*** Opening of Dataset excerpts ***

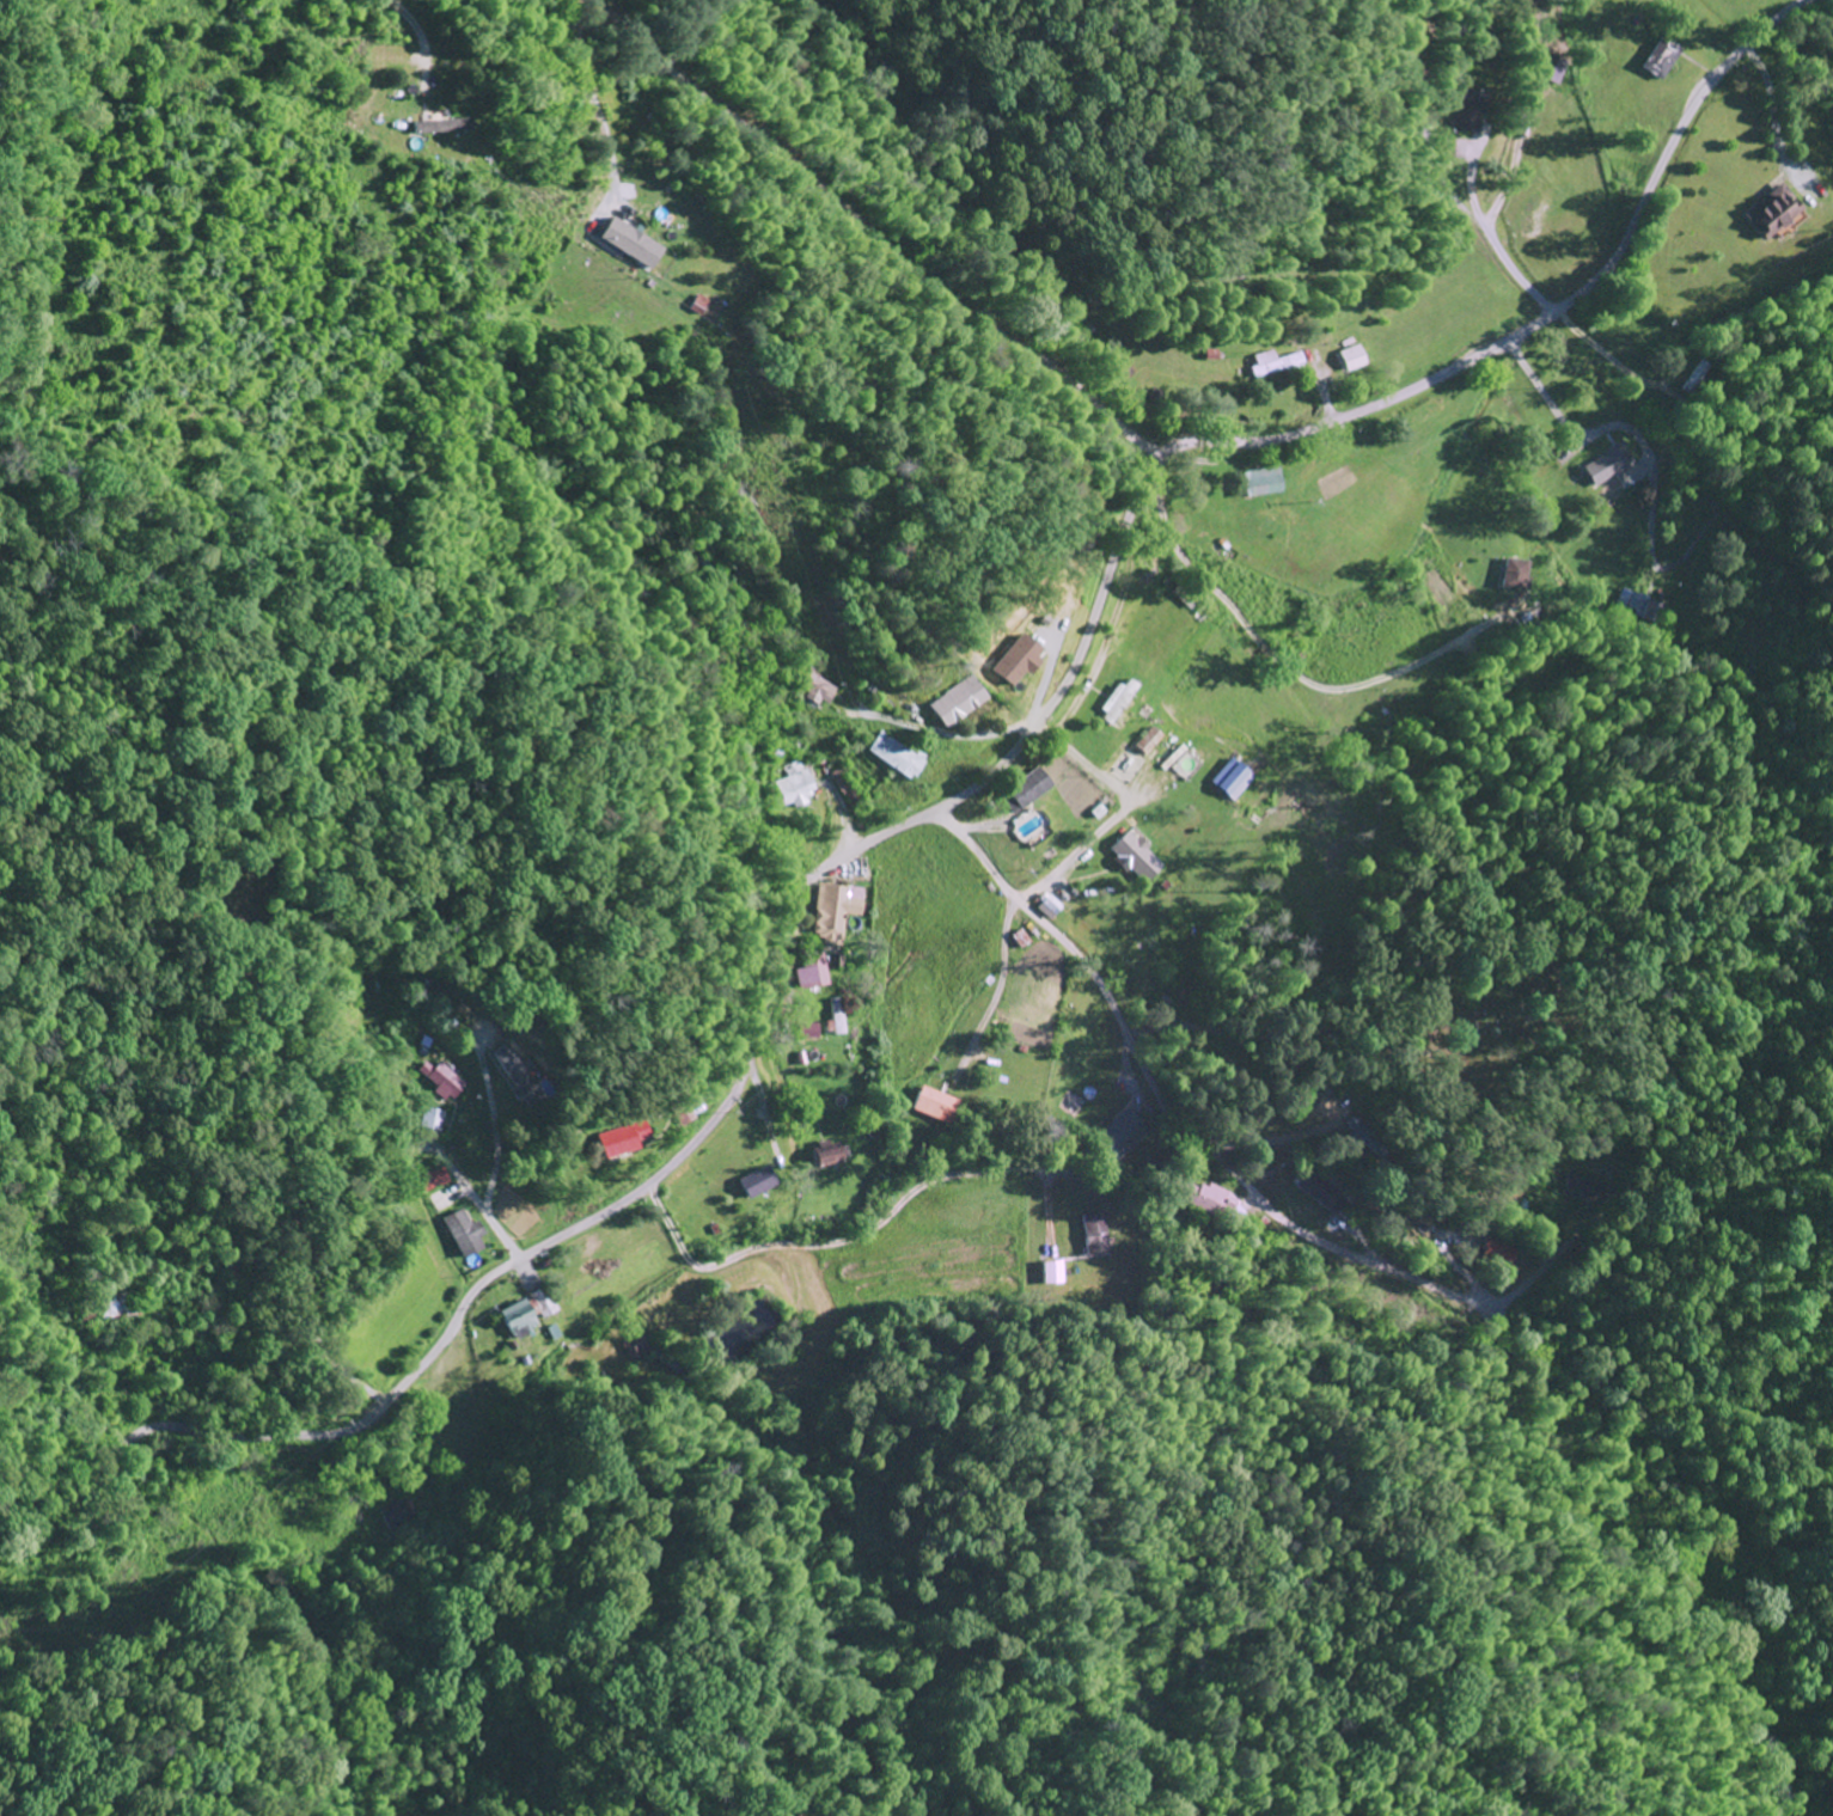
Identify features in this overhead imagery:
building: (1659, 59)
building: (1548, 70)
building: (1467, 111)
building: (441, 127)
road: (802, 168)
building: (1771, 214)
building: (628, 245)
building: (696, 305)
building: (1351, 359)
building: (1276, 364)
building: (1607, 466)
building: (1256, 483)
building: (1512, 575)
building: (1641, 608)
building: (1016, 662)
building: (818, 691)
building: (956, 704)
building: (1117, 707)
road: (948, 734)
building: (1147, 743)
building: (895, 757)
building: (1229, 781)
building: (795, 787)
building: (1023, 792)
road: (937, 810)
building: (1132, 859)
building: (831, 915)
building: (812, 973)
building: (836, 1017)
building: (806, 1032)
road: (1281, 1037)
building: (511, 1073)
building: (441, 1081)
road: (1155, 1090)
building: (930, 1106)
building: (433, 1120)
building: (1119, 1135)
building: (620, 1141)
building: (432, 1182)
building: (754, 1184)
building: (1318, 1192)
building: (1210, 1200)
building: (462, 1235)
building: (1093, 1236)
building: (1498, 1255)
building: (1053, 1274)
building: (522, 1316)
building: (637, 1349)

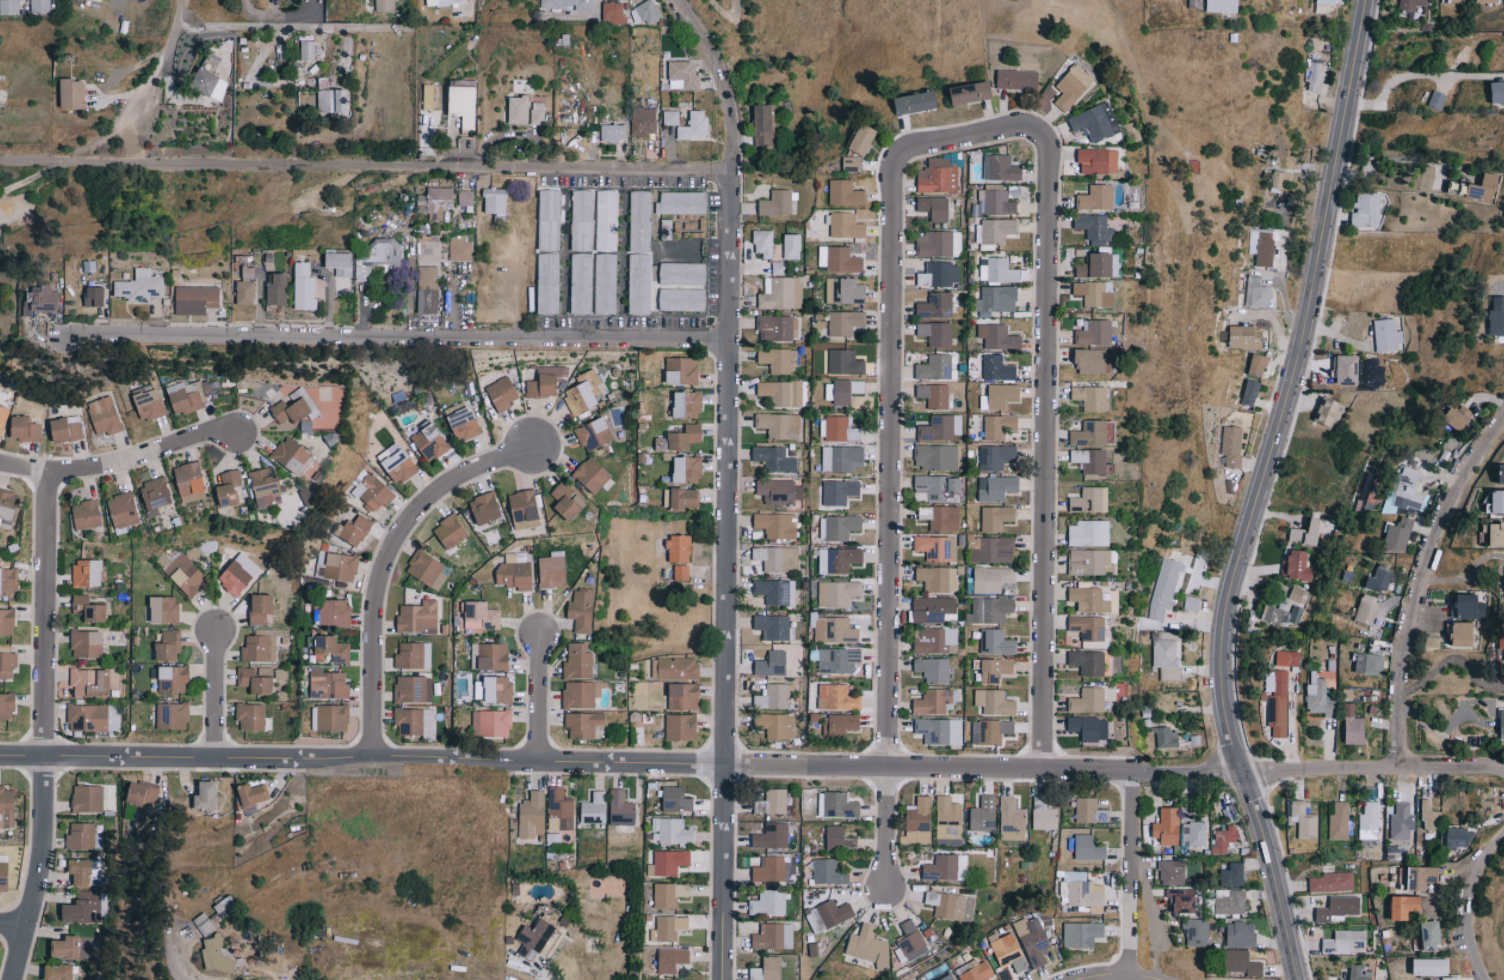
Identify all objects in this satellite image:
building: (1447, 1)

*** Close of Dataset excerpts ***

### About this task
What you return should match the entries word for word, pictures aside.

### Response to the task
Identify features in this overhead imagery:
building: (1659, 59)
building: (1548, 70)
building: (1467, 111)
building: (441, 127)
road: (802, 168)
building: (1771, 214)
building: (628, 245)
building: (696, 305)
building: (1351, 359)
building: (1276, 364)
building: (1607, 466)
building: (1256, 483)
building: (1512, 575)
building: (1641, 608)
building: (1016, 662)
building: (818, 691)
building: (956, 704)
building: (1117, 707)
road: (948, 734)
building: (1147, 743)
building: (895, 757)
building: (1229, 781)
building: (795, 787)
building: (1023, 792)
road: (937, 810)
building: (1132, 859)
building: (831, 915)
building: (812, 973)
building: (836, 1017)
building: (806, 1032)
road: (1281, 1037)
building: (511, 1073)
building: (441, 1081)
road: (1155, 1090)
building: (930, 1106)
building: (433, 1120)
building: (1119, 1135)
building: (620, 1141)
building: (432, 1182)
building: (754, 1184)
building: (1318, 1192)
building: (1210, 1200)
building: (462, 1235)
building: (1093, 1236)
building: (1498, 1255)
building: (1053, 1274)
building: (522, 1316)
building: (637, 1349)

Identify all objects in this satellite image:
building: (1447, 1)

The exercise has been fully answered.